***** THE DATA

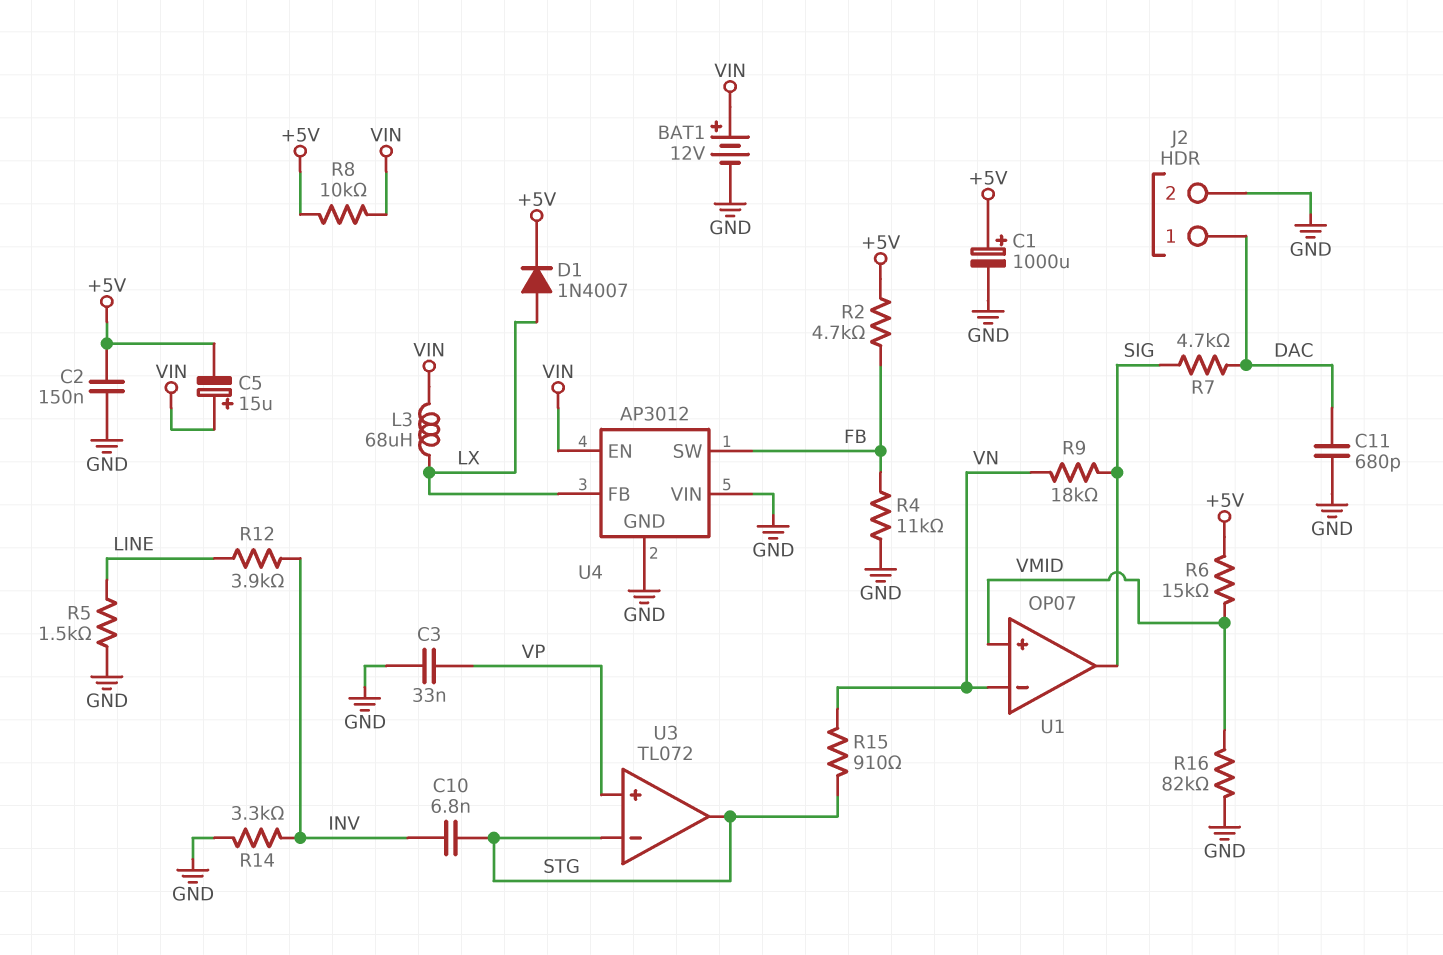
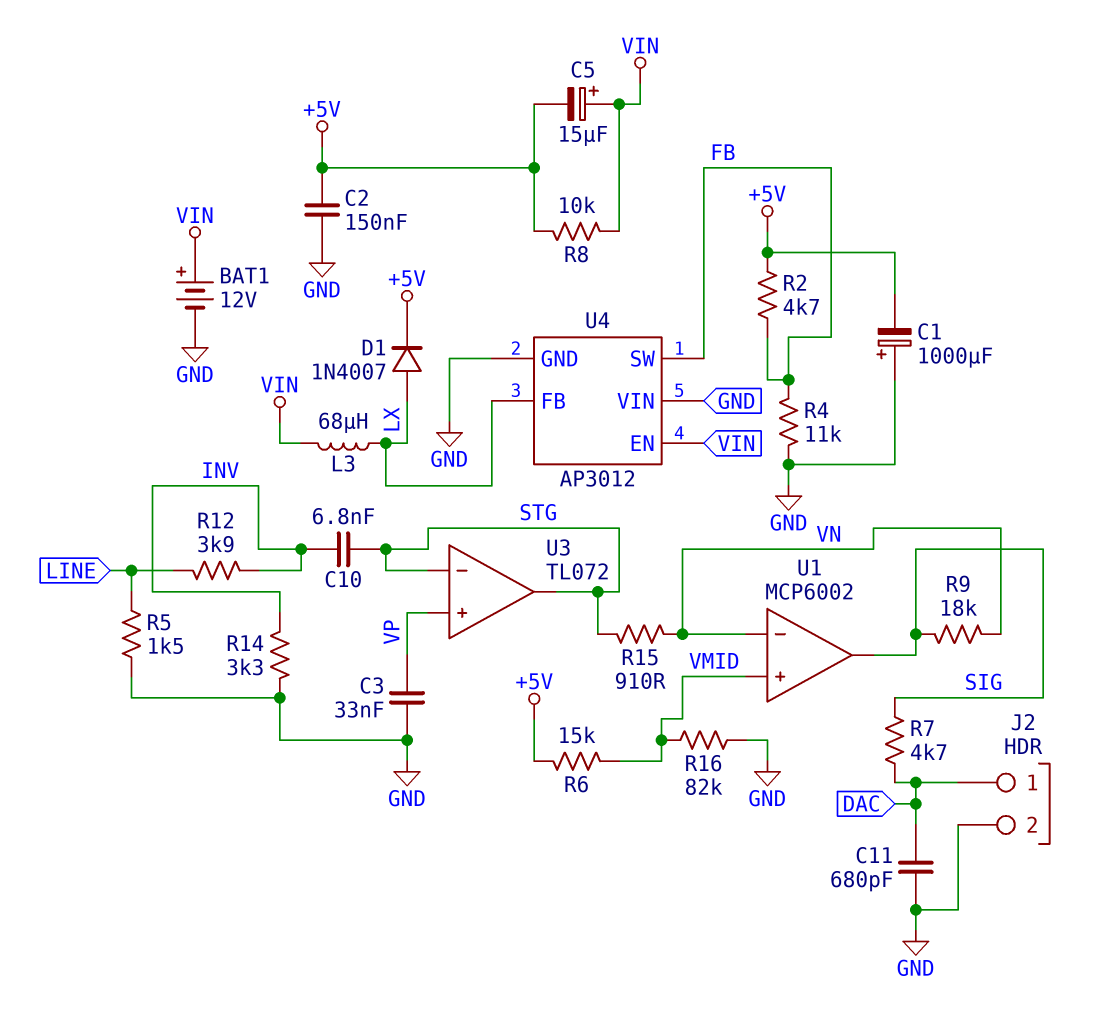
C1: 1000uF (plus +5V, minus GND) -> 1000uF (plus GND, minus +5V)
U1: OP07 -> MCP6002

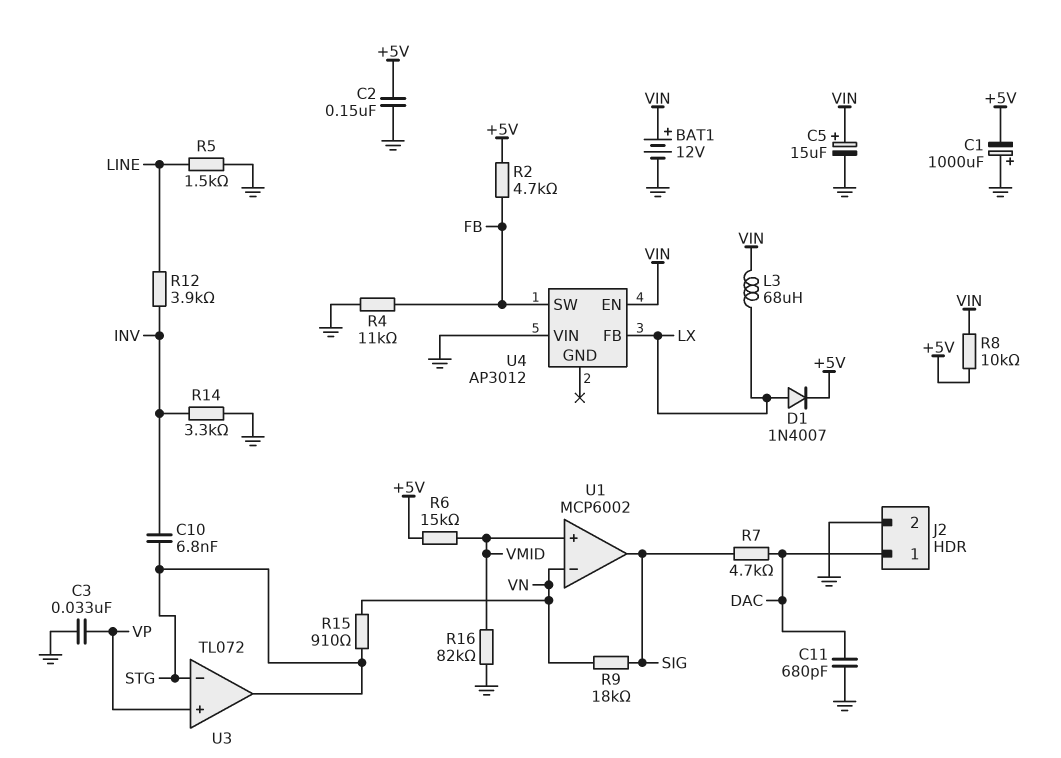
C5: 15uF (plus VIN, minus +5V) -> 15uF (plus VIN, minus GND)
U4 pin GND: GND -> none

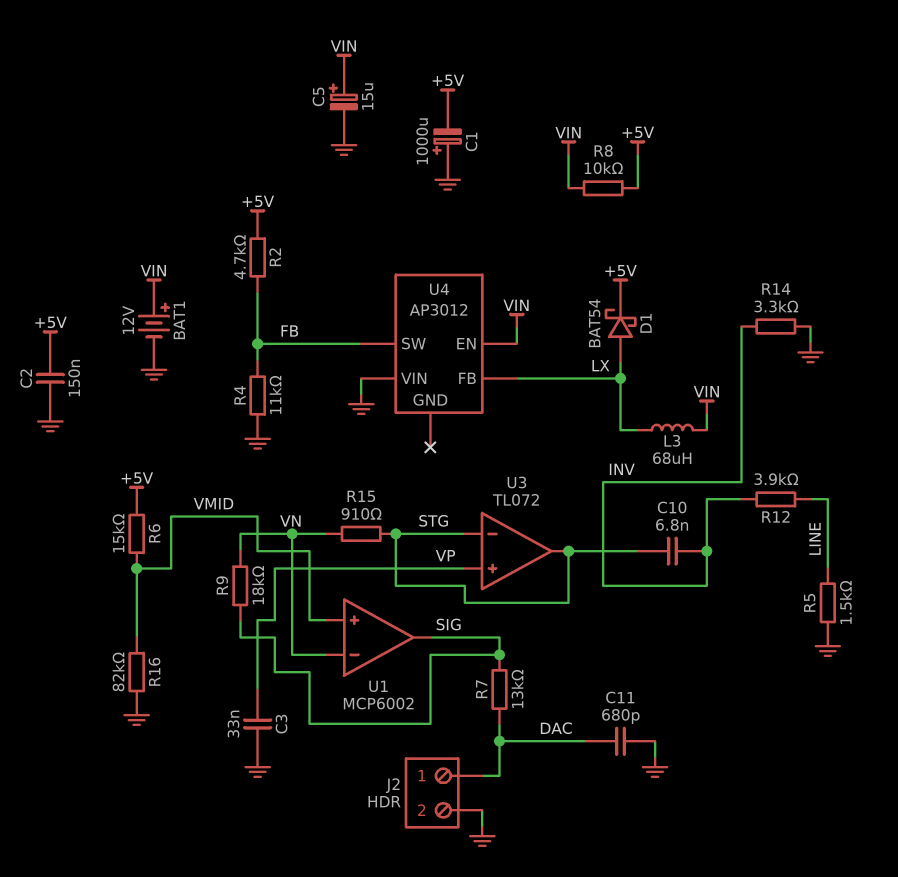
D1: diode 1N4007 (A LX, K +5V) -> schottky BAT54 (A LX, K +5V)
R7: 4.7k (DAC, SIG) -> 13k (DAC, SIG)

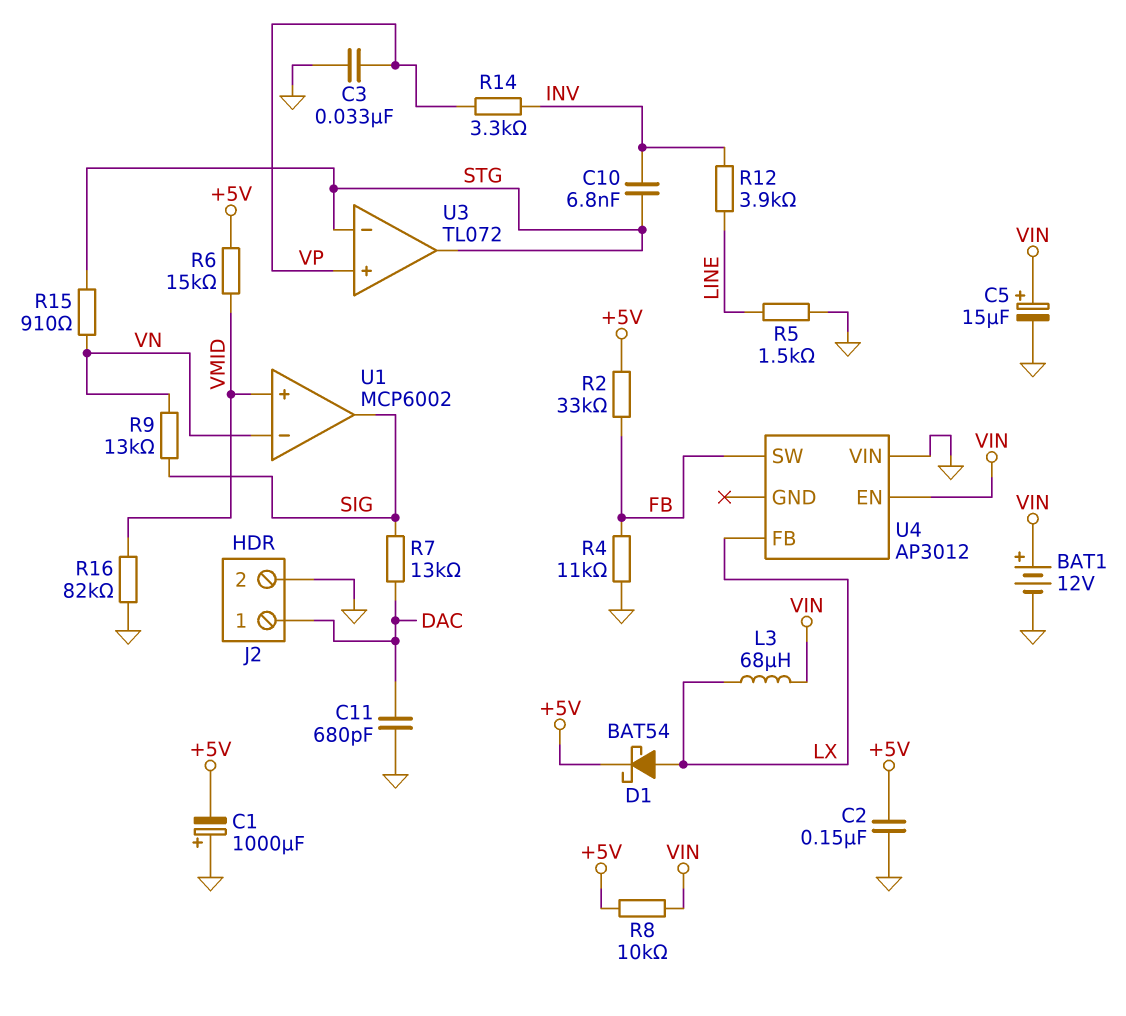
R2: 4.7k (+5V, FB) -> 33k (+5V, FB)
R9: 18k (SIG, VN) -> 13k (SIG, VN)
R14: 3.3k (GND, INV) -> 3.3k (INV, VP)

**********

=== YOUR OBJECTIVE ===
Retype the data above as given, letting no picture into the copy.

=== EXPECTED ANSWER ===
C1: 1000uF (plus +5V, minus GND) -> 1000uF (plus GND, minus +5V)
U1: OP07 -> MCP6002

C5: 15uF (plus VIN, minus +5V) -> 15uF (plus VIN, minus GND)
U4 pin GND: GND -> none

D1: diode 1N4007 (A LX, K +5V) -> schottky BAT54 (A LX, K +5V)
R7: 4.7k (DAC, SIG) -> 13k (DAC, SIG)

R2: 4.7k (+5V, FB) -> 33k (+5V, FB)
R9: 18k (SIG, VN) -> 13k (SIG, VN)
R14: 3.3k (GND, INV) -> 3.3k (INV, VP)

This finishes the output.